Source data
#####
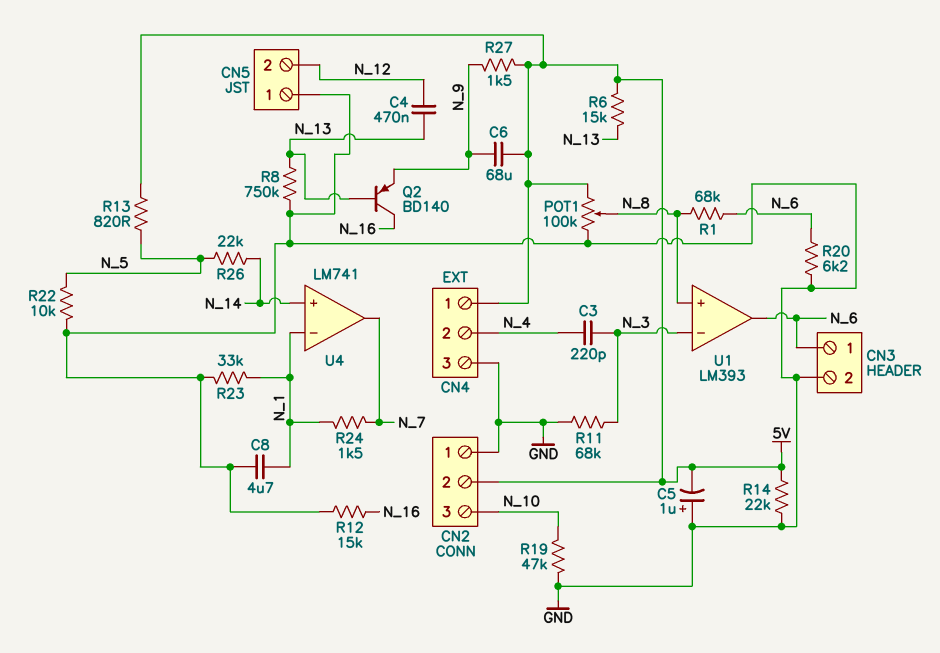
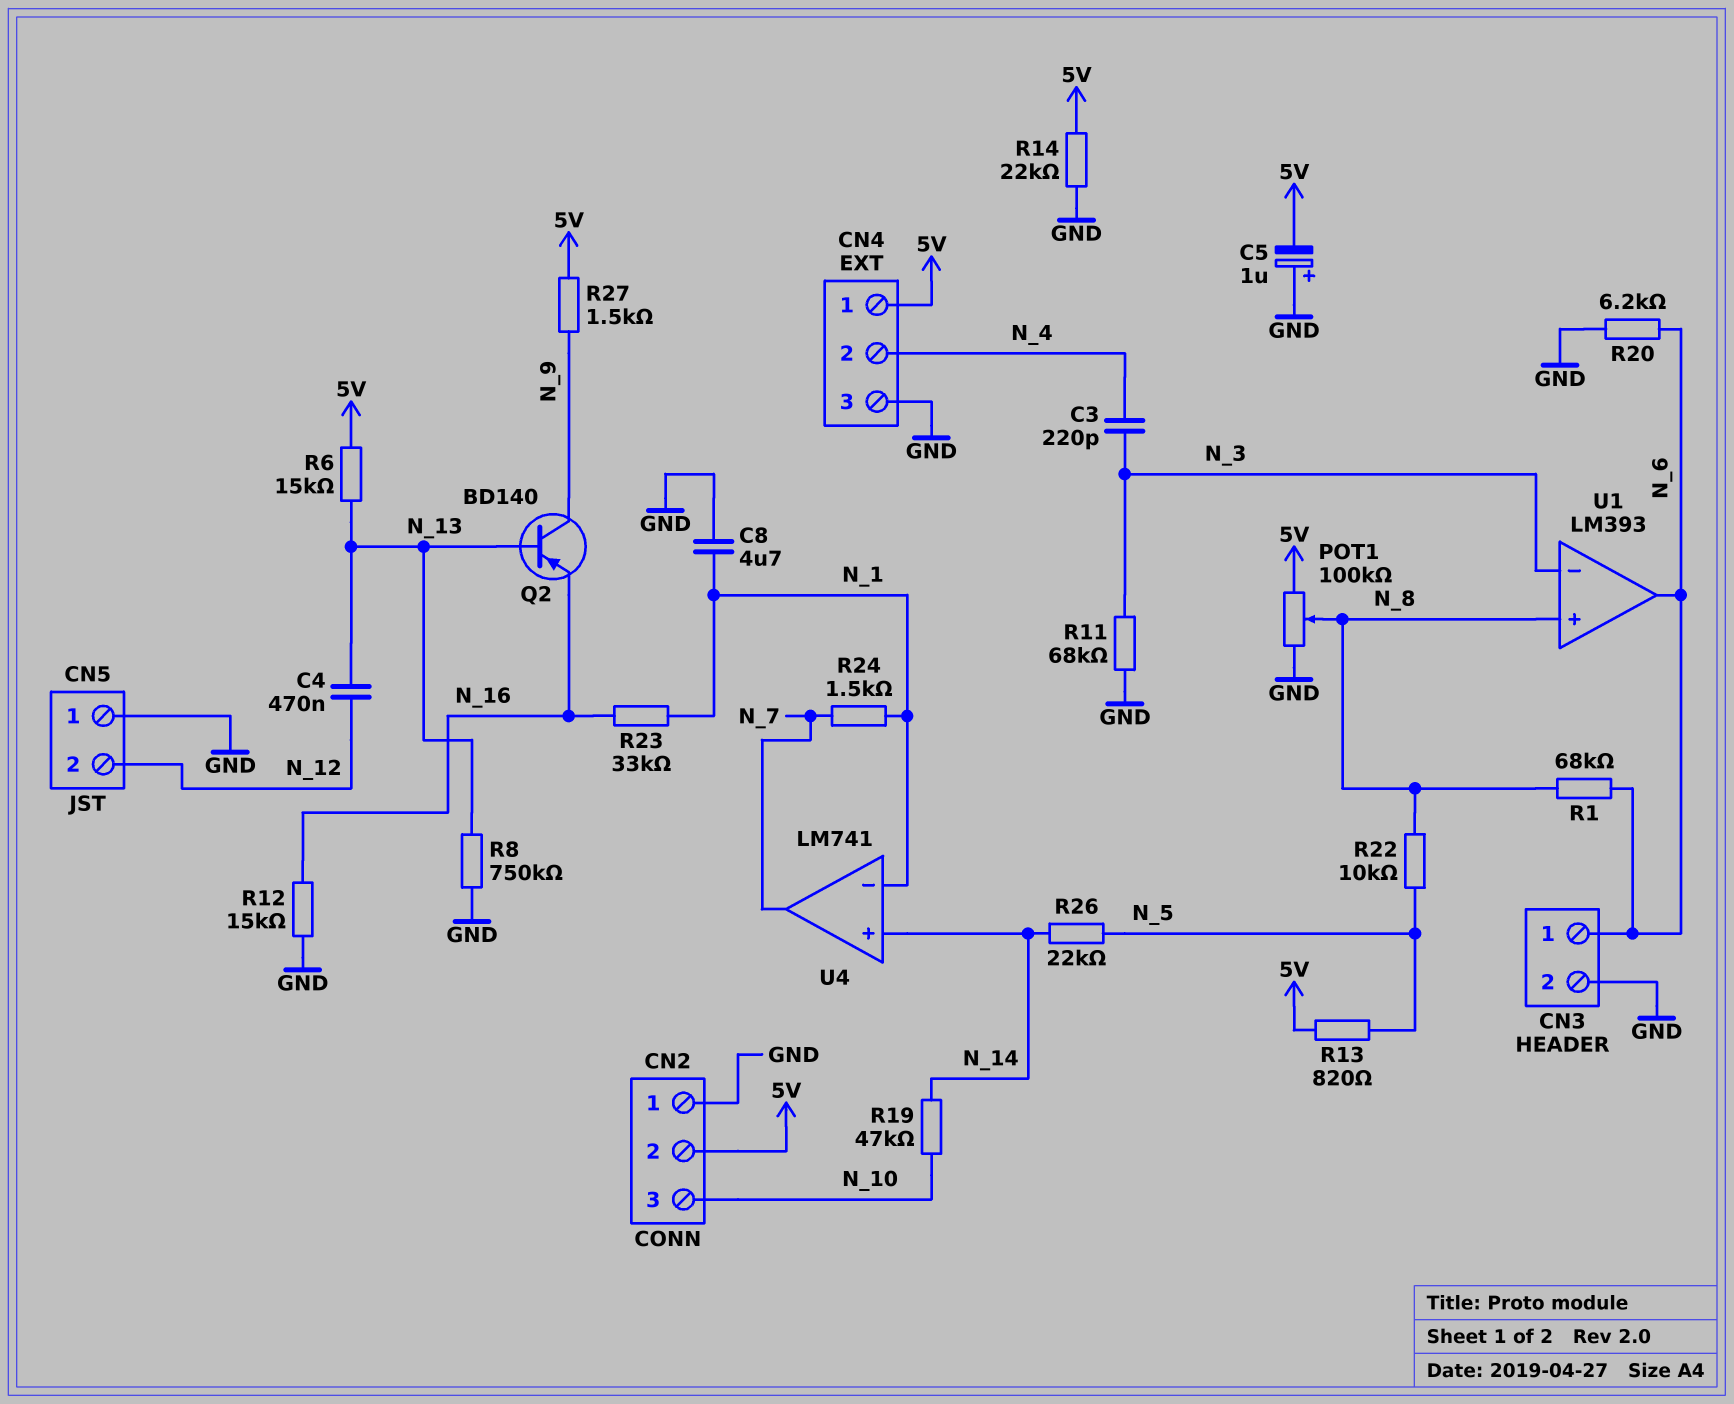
C6: 68uF (5V, N_9) -> none
Q2: PNP BD140 (B N_13, C N_16, E N_9) -> PNP BD140 (B N_13, C N_9, E N_16)
R19: 47k (GND, N_10) -> 47k (N_10, N_14)
R22: 10k (GND, N_5) -> 10k (N_5, N_8)
R23: 33k (GND, N_1) -> 33k (N_1, N_16)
#####
Work instruction
Produce a word-for-word version of the material, with no pictures included.

Exercise answer
C6: 68uF (5V, N_9) -> none
Q2: PNP BD140 (B N_13, C N_16, E N_9) -> PNP BD140 (B N_13, C N_9, E N_16)
R19: 47k (GND, N_10) -> 47k (N_10, N_14)
R22: 10k (GND, N_5) -> 10k (N_5, N_8)
R23: 33k (GND, N_1) -> 33k (N_1, N_16)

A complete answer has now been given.